[SUPPLIED DATA — start]
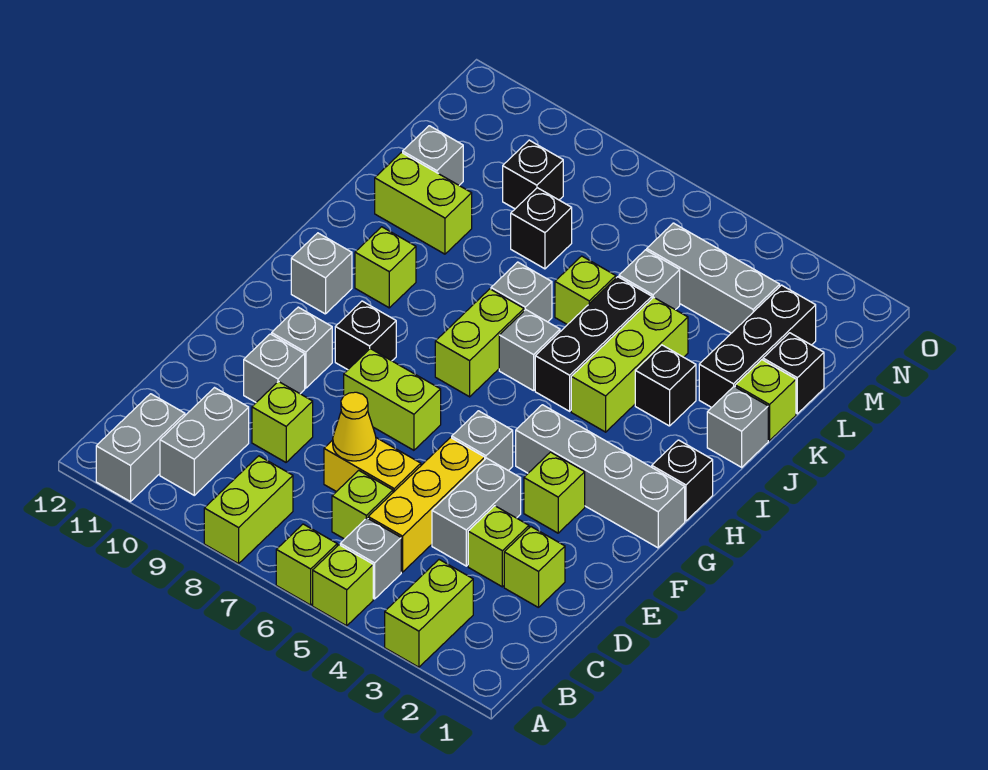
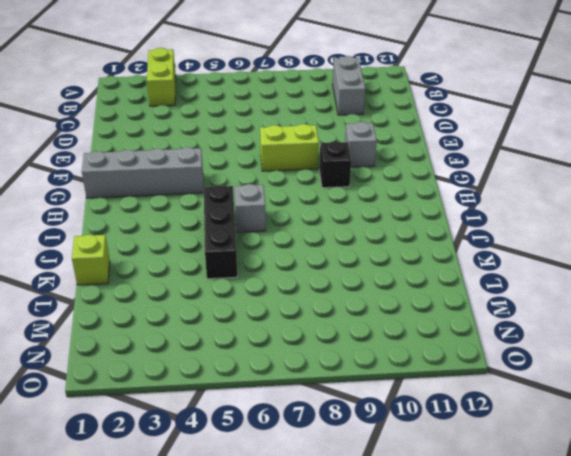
none -> lime brick A5 level 1
none -> lime brick A6 level 1
none -> lime brick A8:B8 level 1
none -> grey brick A11:B11 level 1

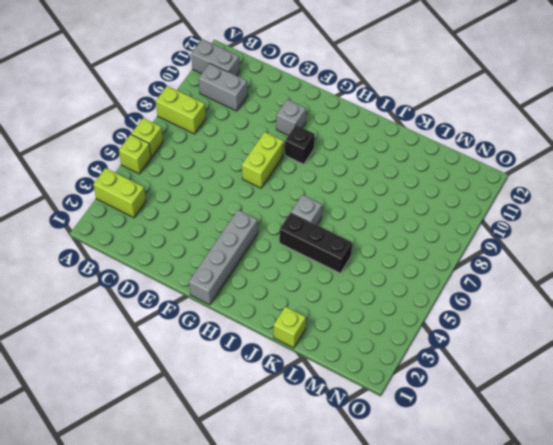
none -> grey brick B5 level 1
none -> yellow brick C5:E5 level 1
none -> lime brick C6 level 1
none -> lime brick D2 level 1

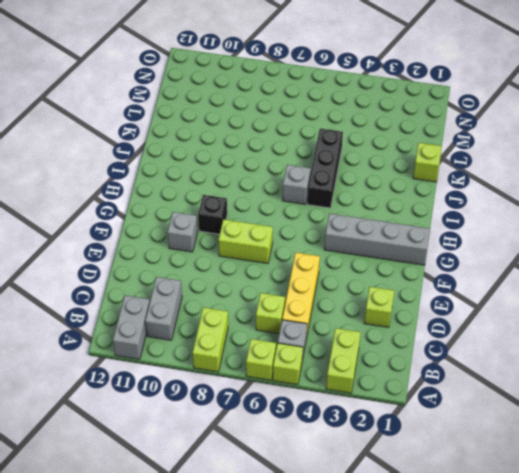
none -> lime brick D3 level 1
none -> grey brick D4:E4 level 1
none -> yellow brick D6:D7 level 1
none -> lime brick D9 level 1

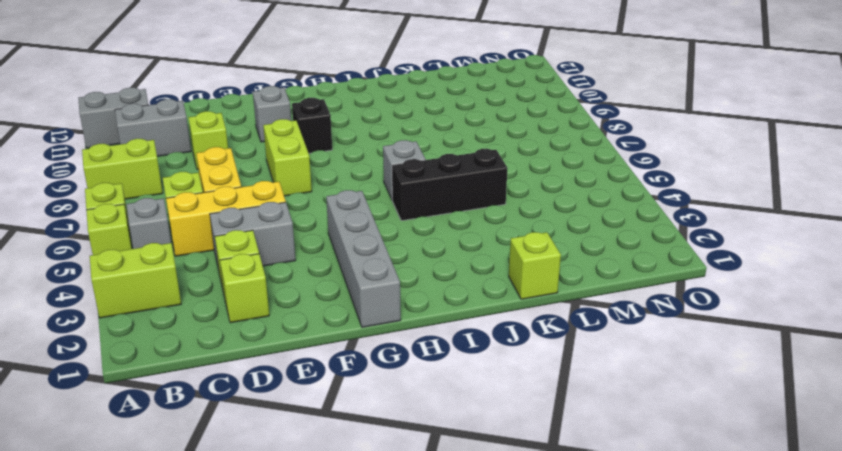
none -> grey brick E10 level 1
none -> lime brick F3 level 1
none -> grey brick F5 level 1
none -> black brick H1 level 1

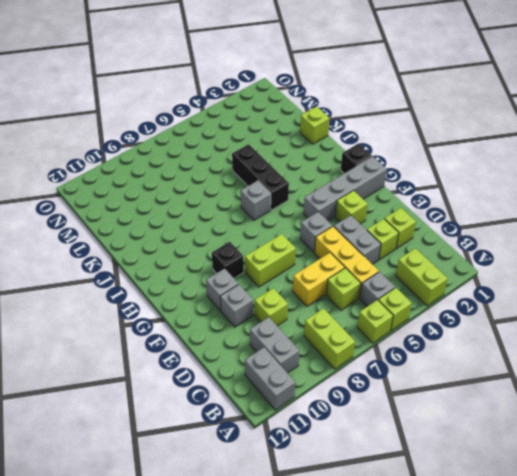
none -> lime brick H7:I7 level 1
none -> grey brick H11 level 1
none -> lime brick I4:K4 level 1
none -> lime brick I10 level 1

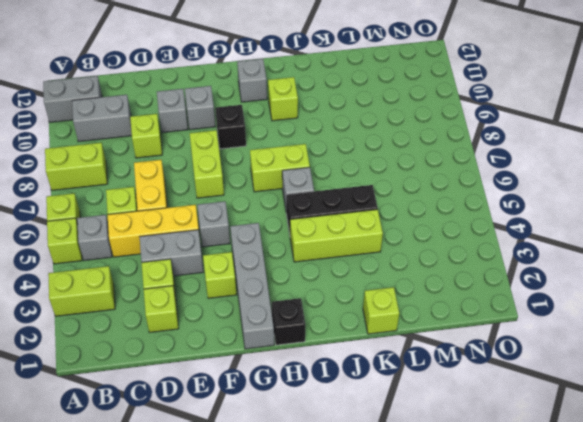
none -> grey brick J1 level 1
none -> black brick J3 level 1
none -> grey brick J7 level 1
none -> black brick K2:M2 level 1

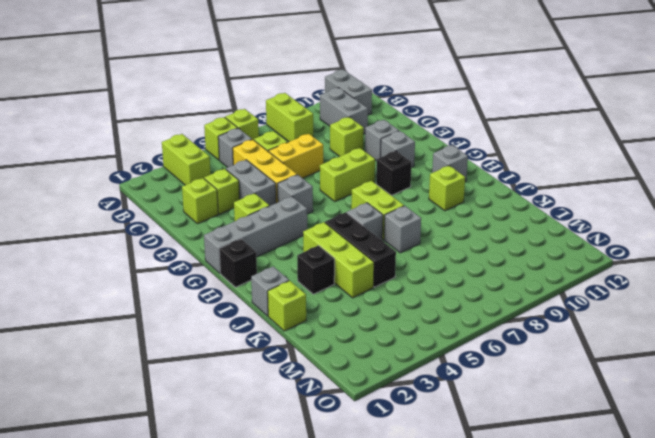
none -> black brick K2:M2 level 1
none -> lime brick K6 level 1
none -> lime brick K10:K11 level 1
none -> black brick L1 level 1

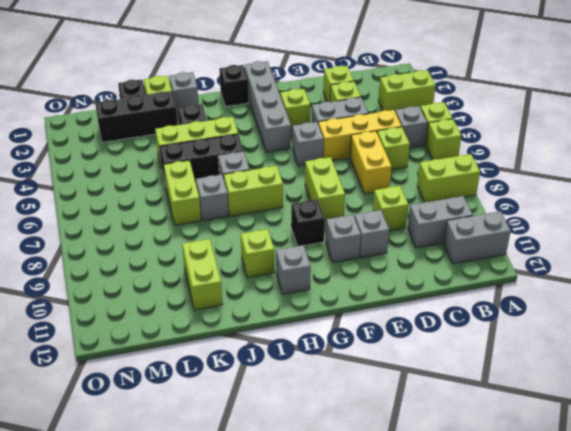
lime brick K6:K7 level 1 -> lime brick K6 level 1
none -> grey brick L5 level 1
none -> black brick L8 level 1
none -> grey brick L11 level 1
none -> grey brick M3:M5 level 1

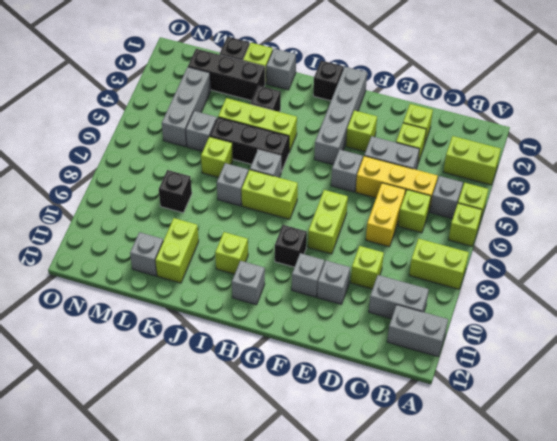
none -> black brick M9 level 1
none -> yellow cone D7 level 2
[SUPPLIED DATA — finish]
### TASK BRIEF
All lines of the records containing "black" should be shown.

### RESPONSE AREA
none -> black brick H1 level 1
none -> black brick J3 level 1
none -> black brick K2:M2 level 1
none -> black brick K2:M2 level 1
none -> black brick L1 level 1
none -> black brick L8 level 1
none -> black brick M9 level 1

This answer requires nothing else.